- PROBLEM -
When you reach the line that contains "(783, 249) = (708, 484): orange", give it back exactly along with each line after it to the end of the entries; skip any pictures.

- INFORMATION GIVEN -
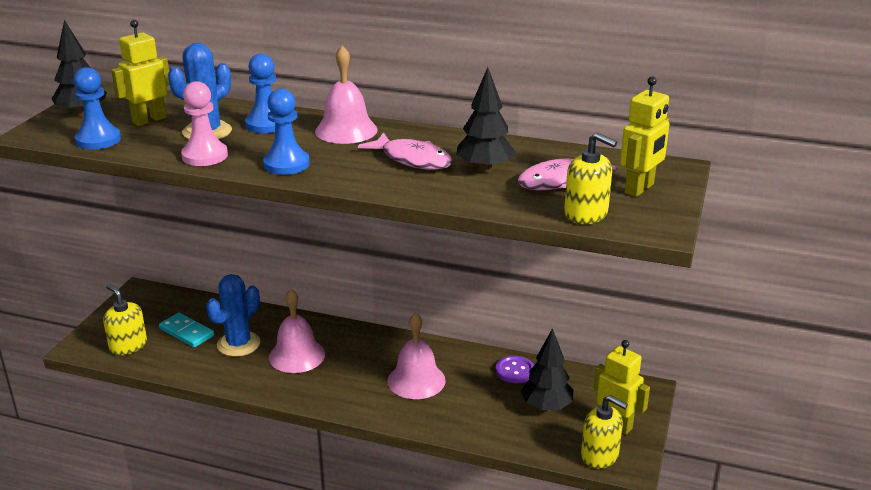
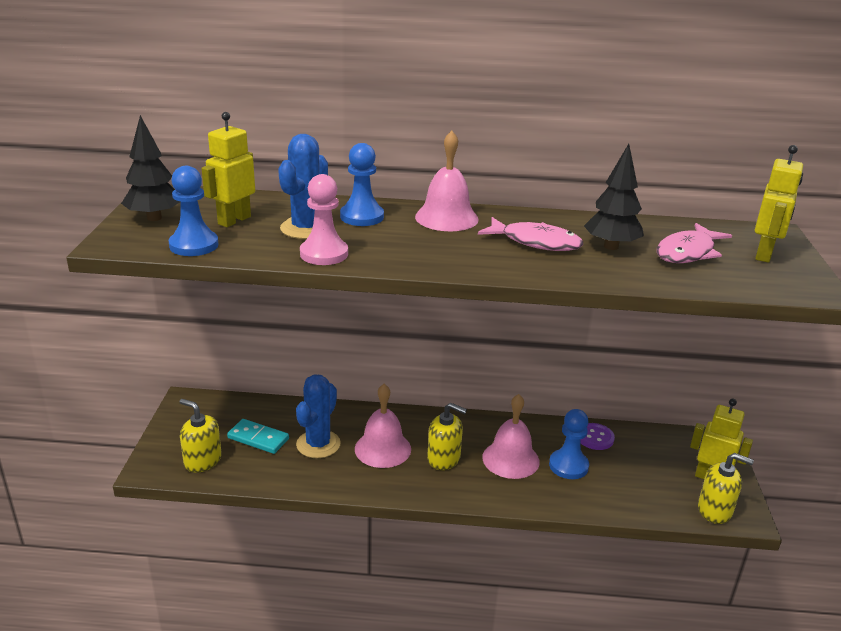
camera: 15 degrees left, 0 degrees up
(286, 164) = (416, 256): blue pawn -> blue pawn (568, 466)
(546, 407) = (642, 469): black tree -> none
(586, 214) = (741, 283): yellow soap dispenser -> yellow soap dispenser (444, 458)

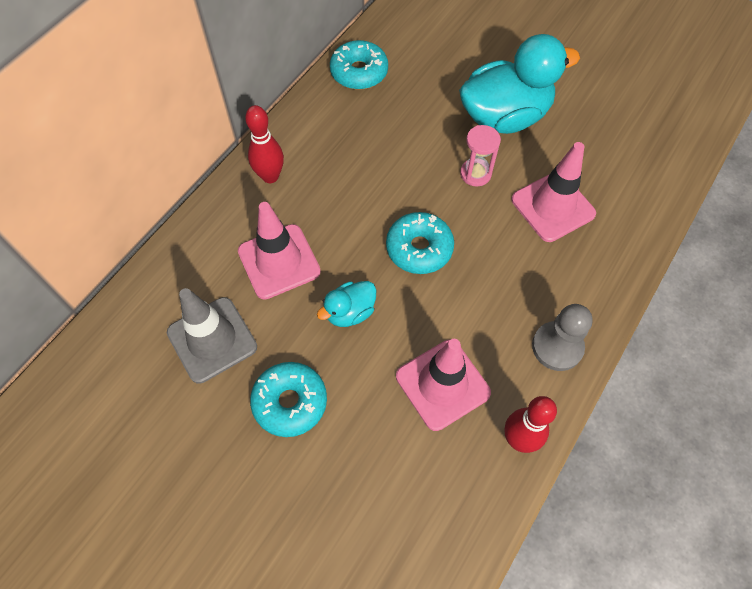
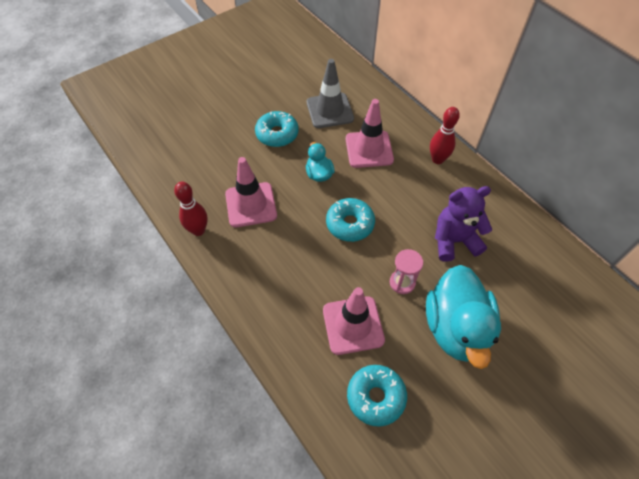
camera: 110 degrees right, 5 degrees down
(359, 72) = (528, 237): turquoise donut -> turquoise donut (375, 397)
(394, 136) = (454, 241): none -> purple teddy bear
(557, 347) = (242, 276): grey pawn -> none

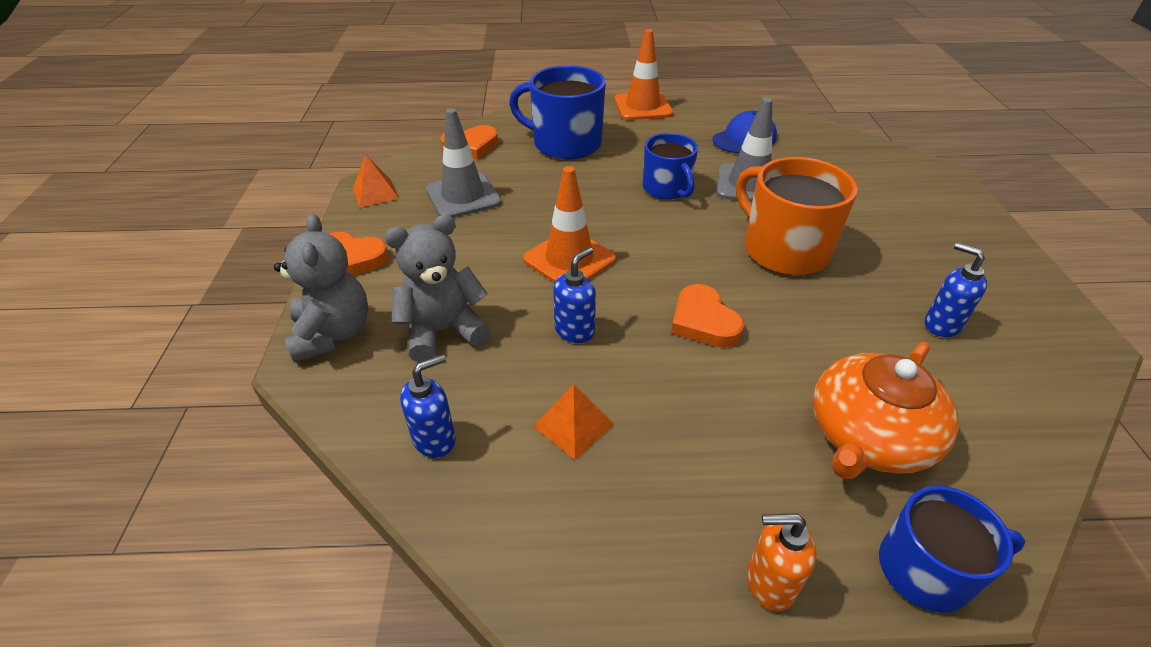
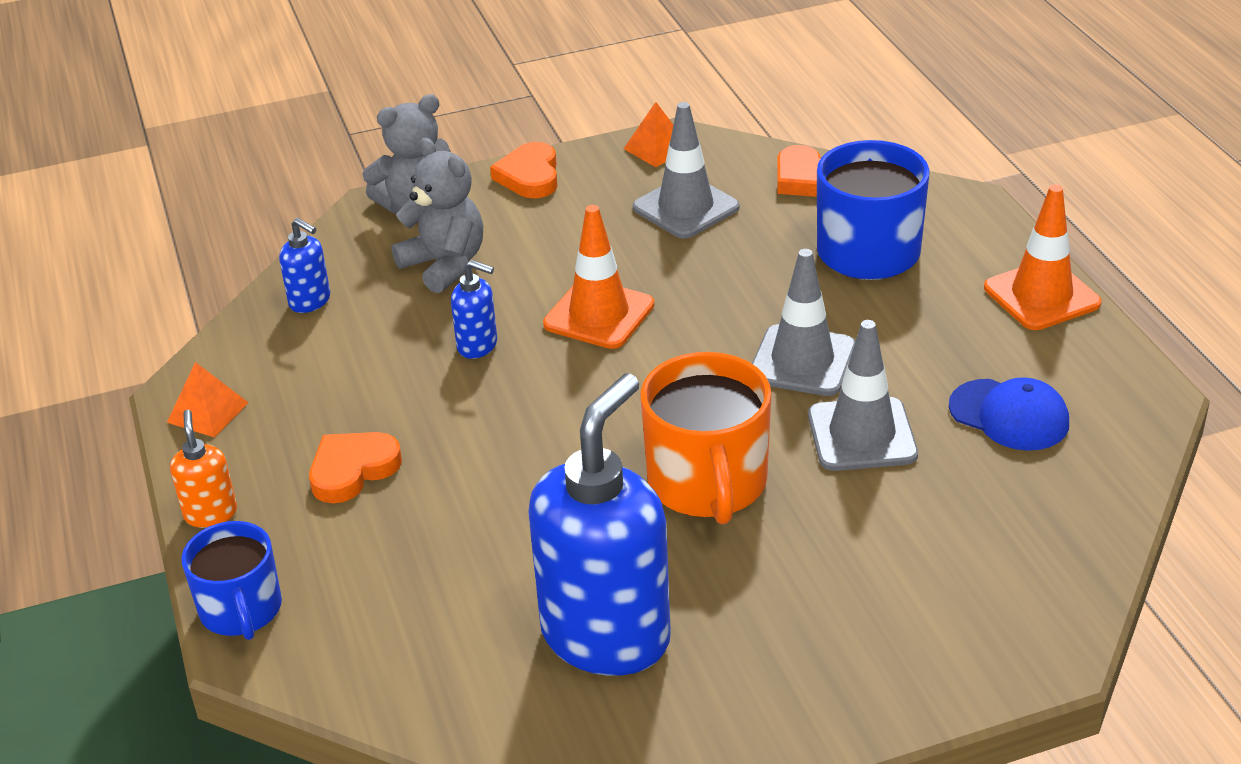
camera: 75 degrees right, 5 degrees down
(573, 425) = (348, 373): orange pyramid -> orange pyramid (207, 412)
(667, 188) = (802, 361): blue mug -> grey traffic cone
(703, 321) = (530, 433): orange heart -> orange heart (352, 470)
(783, 249) = (708, 484): orange mug -> orange mug turned 135 degrees clockwise
(868, 436) = (392, 570): orange teapot -> none
(941, 325) = (606, 636): blue soap dispenser -> blue soap dispenser, size x2.31

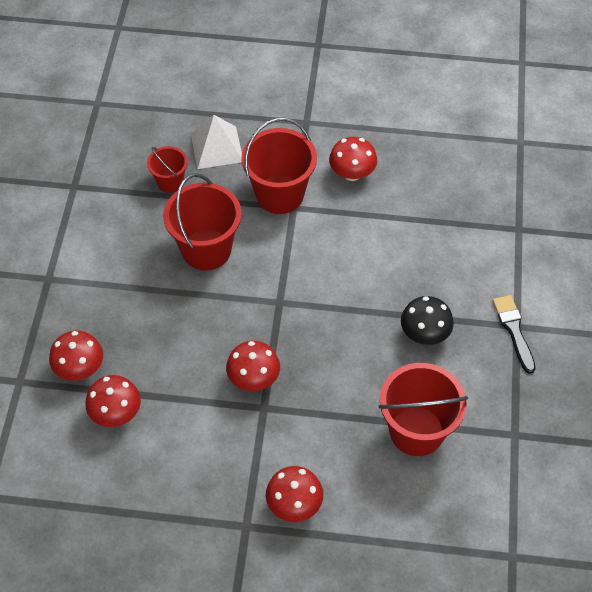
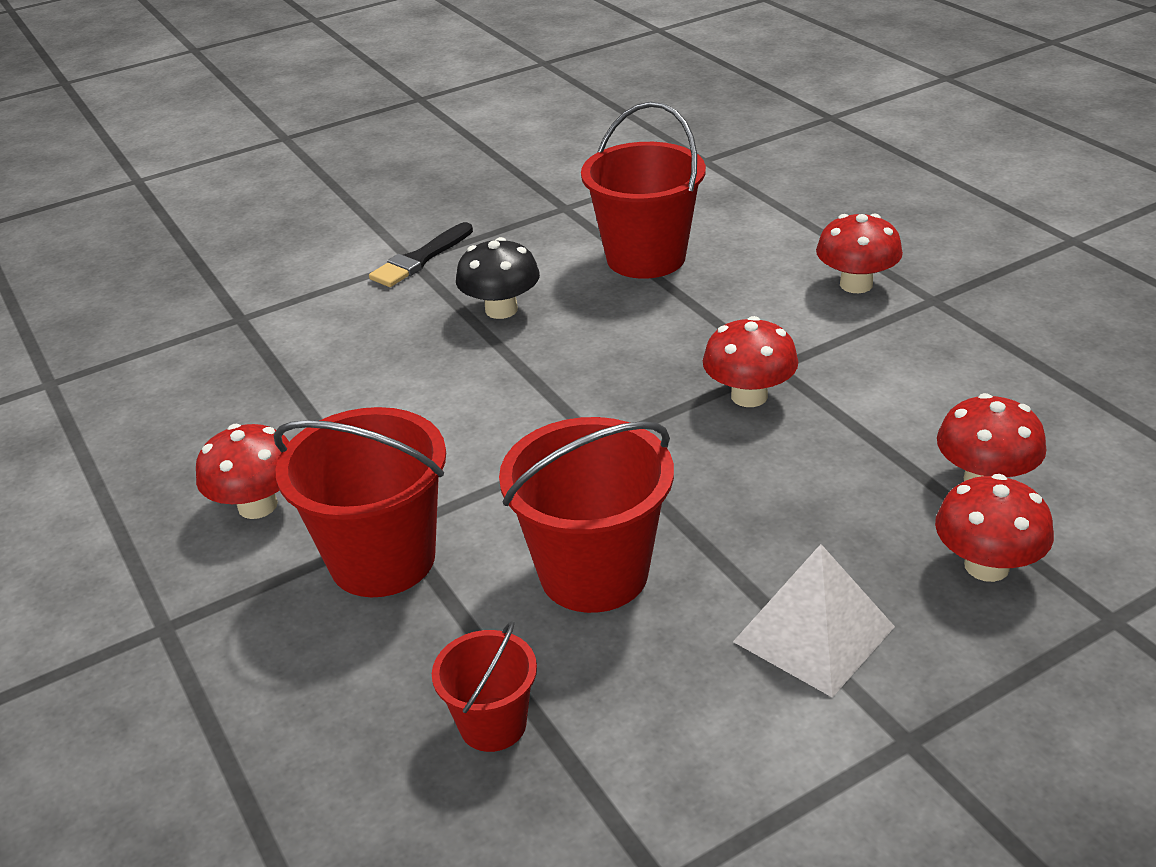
camera: 125 degrees left, 20 degrees down
(217, 147) = (336, 714): white pyramid -> white pyramid (813, 634)

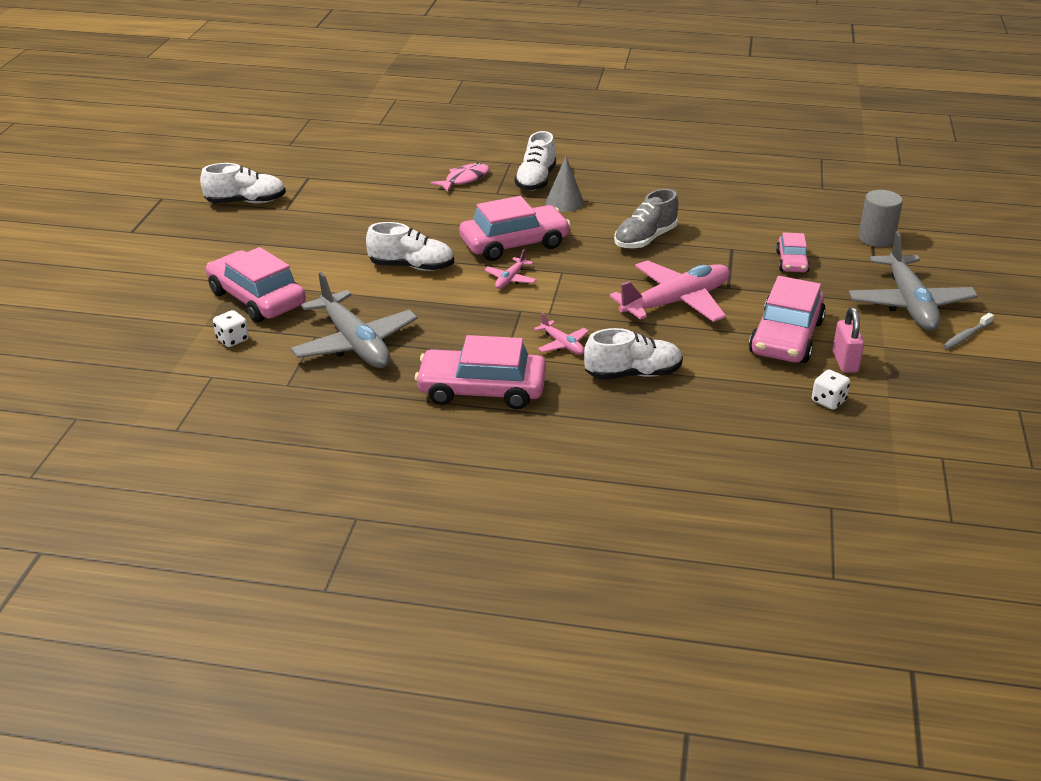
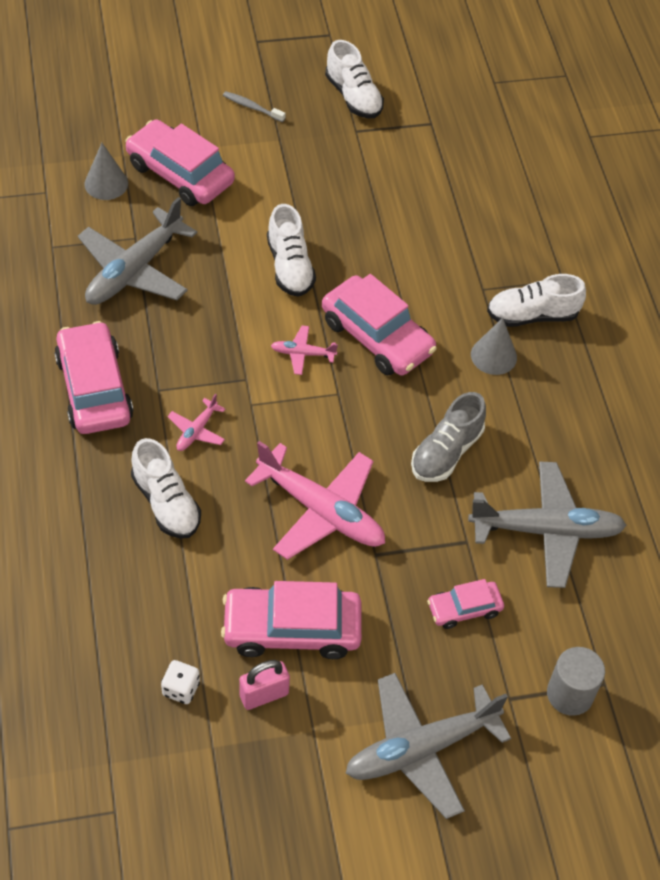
camera: 65 degrees right, 20 degrees up
(232, 340) = (106, 183): white dice -> grey cone
(257, 298) = (180, 174): pink car -> pink car turned 75 degrees counterclockwise
(464, 179) = (498, 251): pink fish -> none
(645, 239) = (446, 452): grey shoe -> grey shoe turned 75 degrees counterclockwise
(735, 217) = (546, 530): none -> grey plane
(966, 336) = (371, 819): grey toothbrush -> grey toothbrush (252, 107)

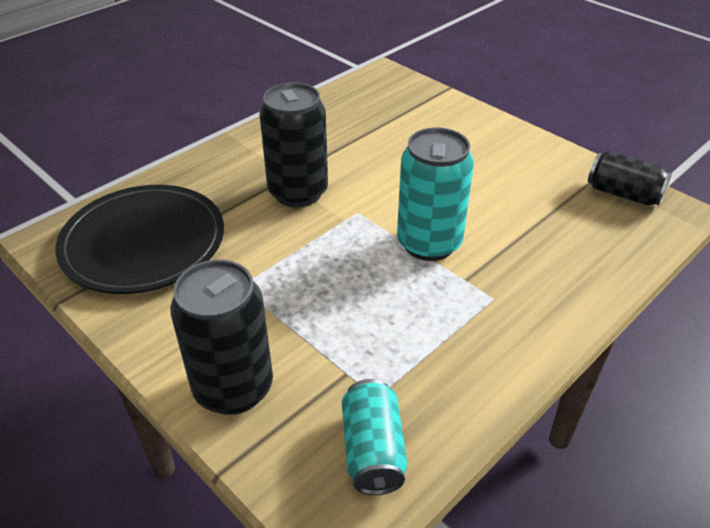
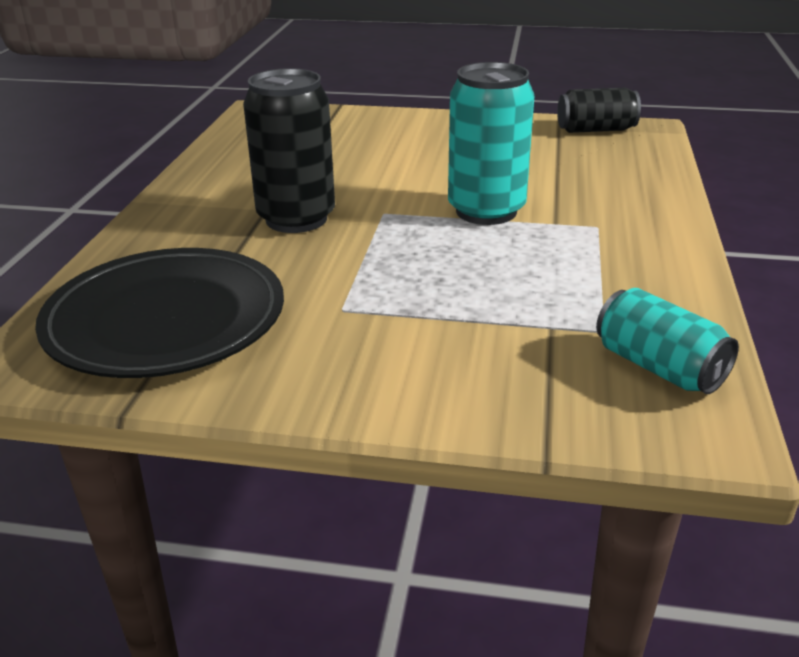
camera: 35 degrees left, 10 degrees down
(233, 388) = (459, 387): black can -> none

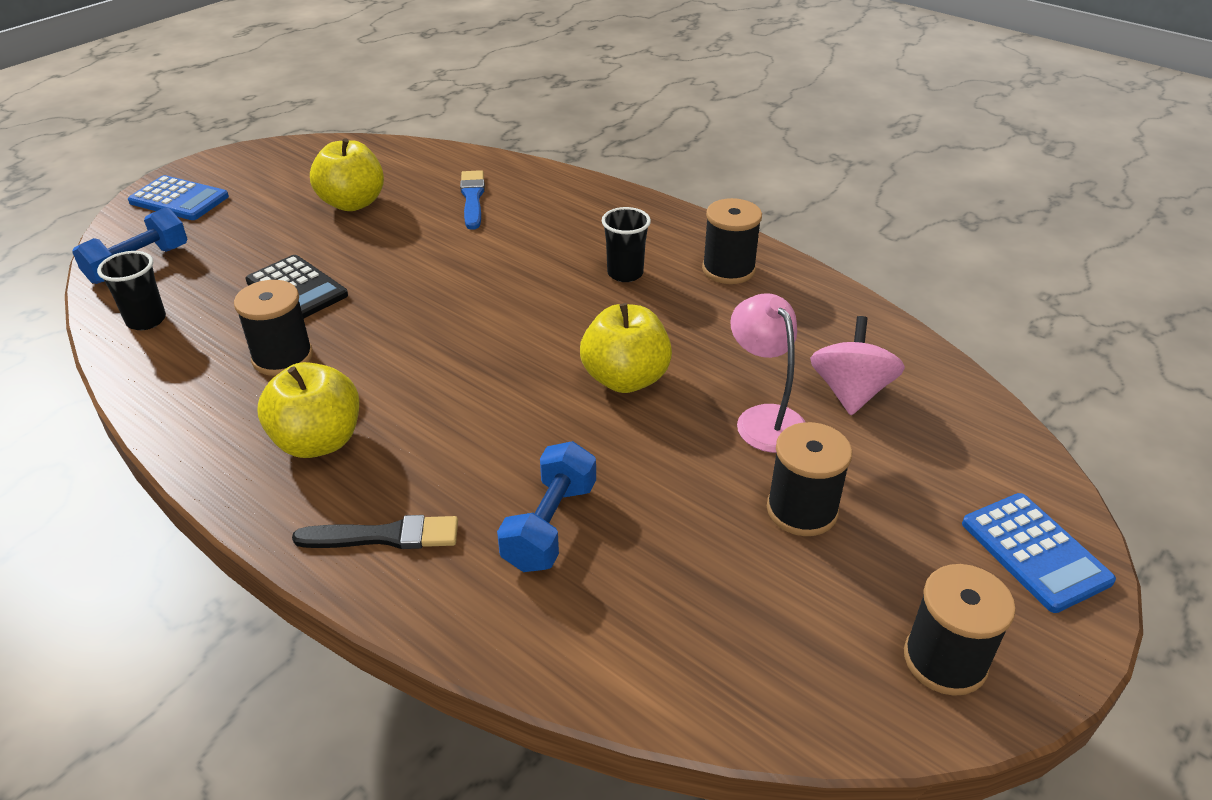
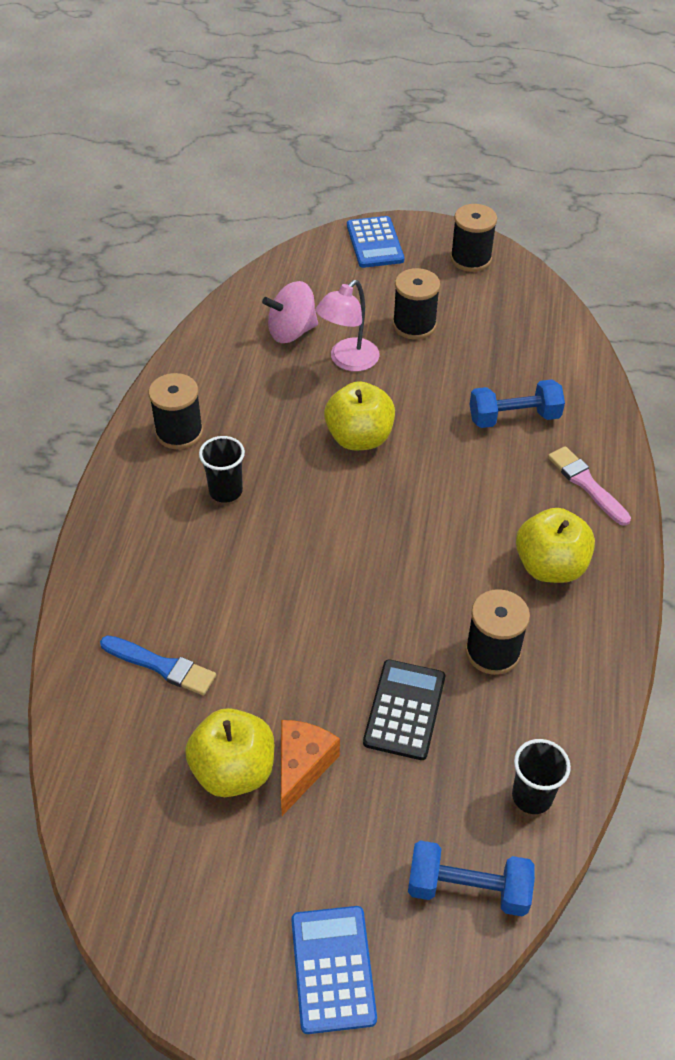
camera: 120 degrees left, 10 degrees up
(317, 229) = (302, 767): none -> orange cheese
(385, 536) = (586, 484): black brush -> pink brush
(472, 198) = (161, 666): blue brush -> blue brush turned 120 degrees counterclockwise
(1035, 552) = (375, 243): blue calculator -> blue calculator turned 135 degrees clockwise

- TASK ANSWER -
(783, 249) = (708, 484): orange mug -> orange mug turned 135 degrees clockwise
(868, 436) = (392, 570): orange teapot -> none
(941, 325) = (606, 636): blue soap dispenser -> blue soap dispenser, size x2.31

camera: 125 degrees left, 20 degrees down
(217, 147) = (336, 714): white pyramid -> white pyramid (813, 634)

camera: 65 degrees right, 20 degrees up
(232, 340) = (106, 183): white dice -> grey cone
(257, 298) = (180, 174): pink car -> pink car turned 75 degrees counterclockwise
(464, 179) = (498, 251): pink fish -> none
(645, 239) = (446, 452): grey shoe -> grey shoe turned 75 degrees counterclockwise
(735, 217) = (546, 530): none -> grey plane
(966, 336) = (371, 819): grey toothbrush -> grey toothbrush (252, 107)

camera: 35 degrees left, 10 degrees down
(233, 388) = (459, 387): black can -> none

camera: 120 degrees left, 10 degrees up
(317, 229) = (302, 767): none -> orange cheese
(385, 536) = (586, 484): black brush -> pink brush
(472, 198) = (161, 666): blue brush -> blue brush turned 120 degrees counterclockwise
(1035, 552) = (375, 243): blue calculator -> blue calculator turned 135 degrees clockwise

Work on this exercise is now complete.